*** Opening of INFORMATION SHOWN ***

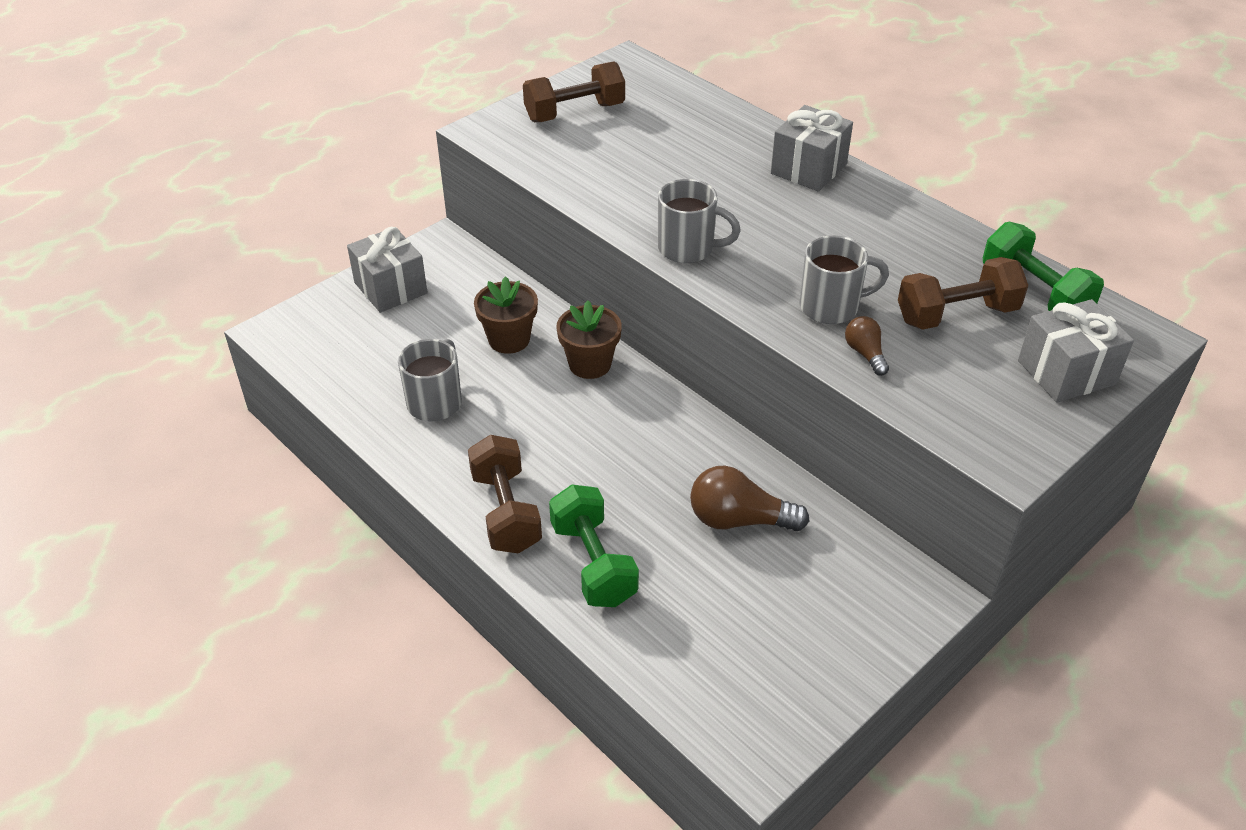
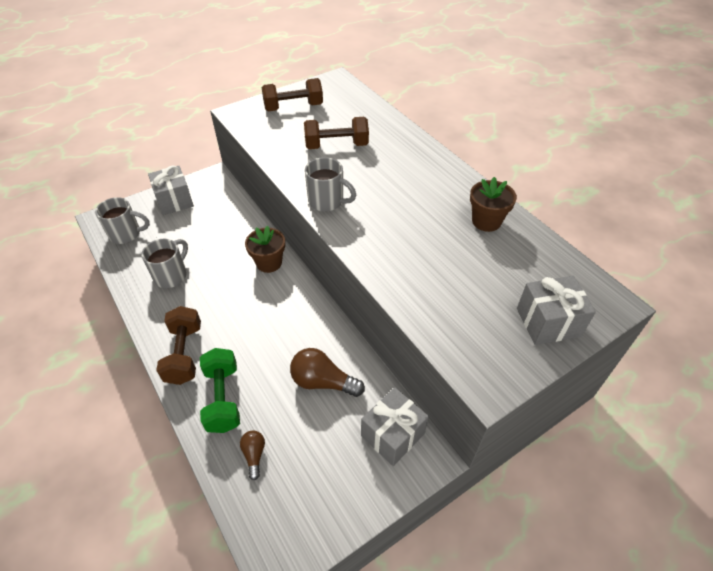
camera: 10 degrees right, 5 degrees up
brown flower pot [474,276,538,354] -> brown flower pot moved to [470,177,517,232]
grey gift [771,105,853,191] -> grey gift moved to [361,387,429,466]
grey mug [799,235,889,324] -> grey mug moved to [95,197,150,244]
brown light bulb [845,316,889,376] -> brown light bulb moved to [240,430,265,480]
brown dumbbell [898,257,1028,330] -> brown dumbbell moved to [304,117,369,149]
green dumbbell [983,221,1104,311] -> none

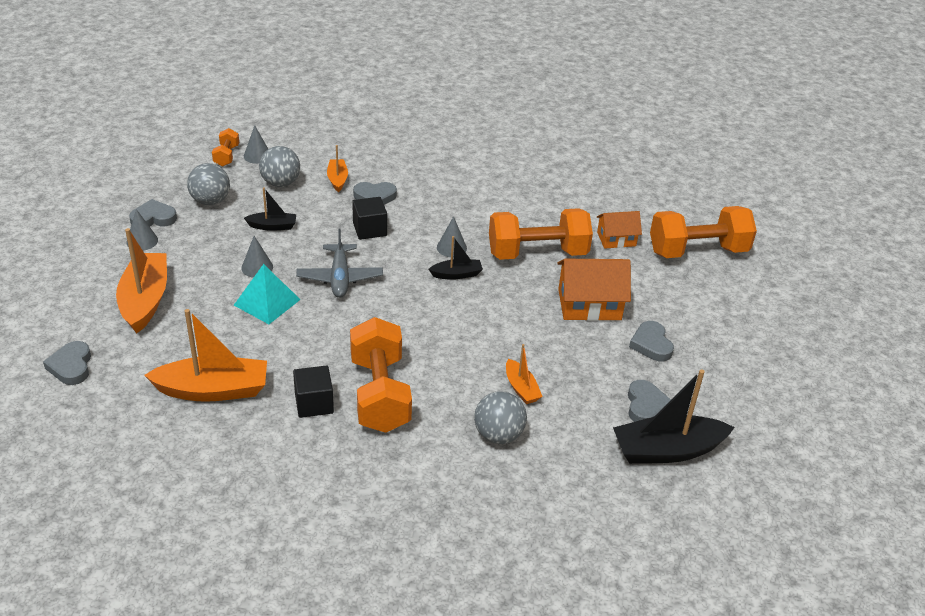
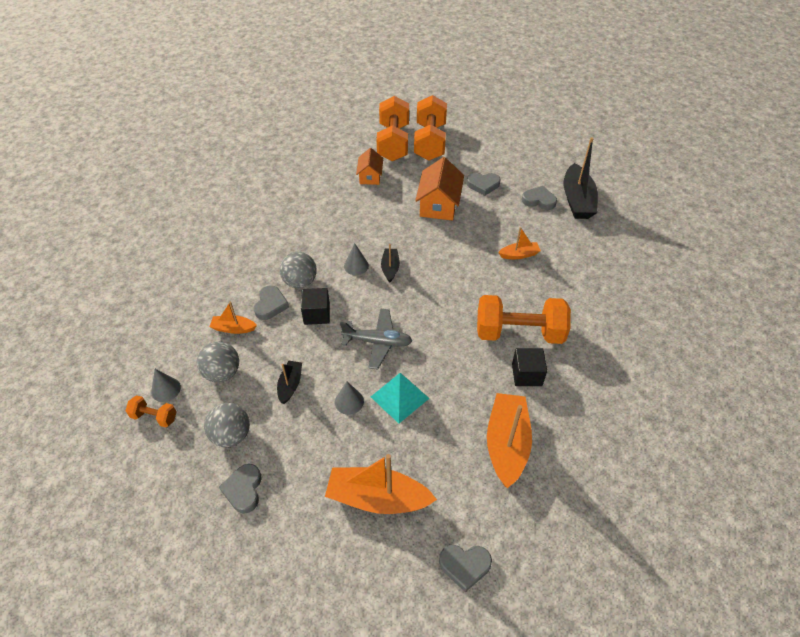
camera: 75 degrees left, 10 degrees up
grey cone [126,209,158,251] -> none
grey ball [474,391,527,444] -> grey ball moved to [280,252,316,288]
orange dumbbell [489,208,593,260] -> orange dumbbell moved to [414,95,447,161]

*** Close of INFORMATION SHOWN ***

EXERCISE AIM
Find the line that has "green dumbbell [983,221,1104,311] -> none" in the listing, then retype it and each later line up to the last, exactly. Leave pictures out.

OUTPUT FOR THIS EXERCISE
green dumbbell [983,221,1104,311] -> none

camera: 75 degrees left, 10 degrees up
grey cone [126,209,158,251] -> none
grey ball [474,391,527,444] -> grey ball moved to [280,252,316,288]
orange dumbbell [489,208,593,260] -> orange dumbbell moved to [414,95,447,161]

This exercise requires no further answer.